--- START ---
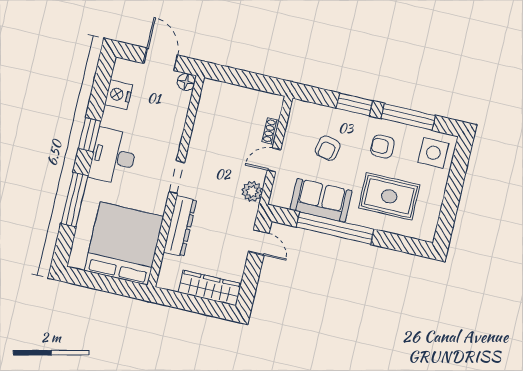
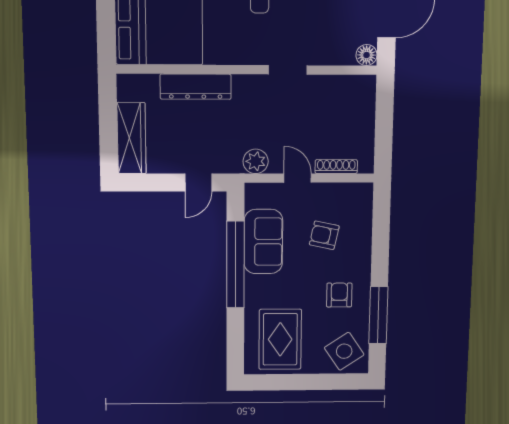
window: (354, 104) -> (380, 253), removed
shoe rack: (271, 131) -> (336, 167), width x1.43
side table: (433, 153) -> (344, 351), turned -34
doorway: (177, 177) -> (288, 70), moved
rug: (389, 196) -> (280, 339), moved

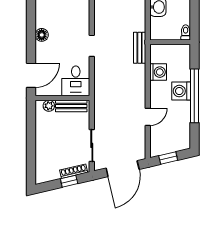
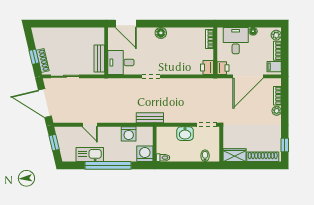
washing machine: (181, 91) -> (145, 154), moved
plant: (49, 106) -> (99, 39), removed
kitchen sink: (182, 117) -> (90, 155), added

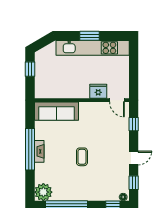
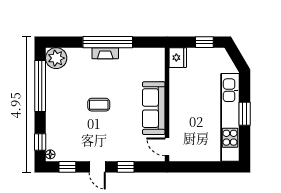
fridge: (98, 91) -> (178, 58), moved
door: (117, 100) -> (167, 147), hinge flipped
sofa: (56, 111) -> (154, 108), moved
window: (134, 124) -> (126, 167), moved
--- END ---
» TASK ITEM: Leave the pictures out and copy exactly the lines from the one that holds "kitchen sink: (182, 117) -> (90, 155), added" through the last line of the material.

» EXERCISE ANSWER:
kitchen sink: (182, 117) -> (90, 155), added

fridge: (98, 91) -> (178, 58), moved
door: (117, 100) -> (167, 147), hinge flipped
sofa: (56, 111) -> (154, 108), moved
window: (134, 124) -> (126, 167), moved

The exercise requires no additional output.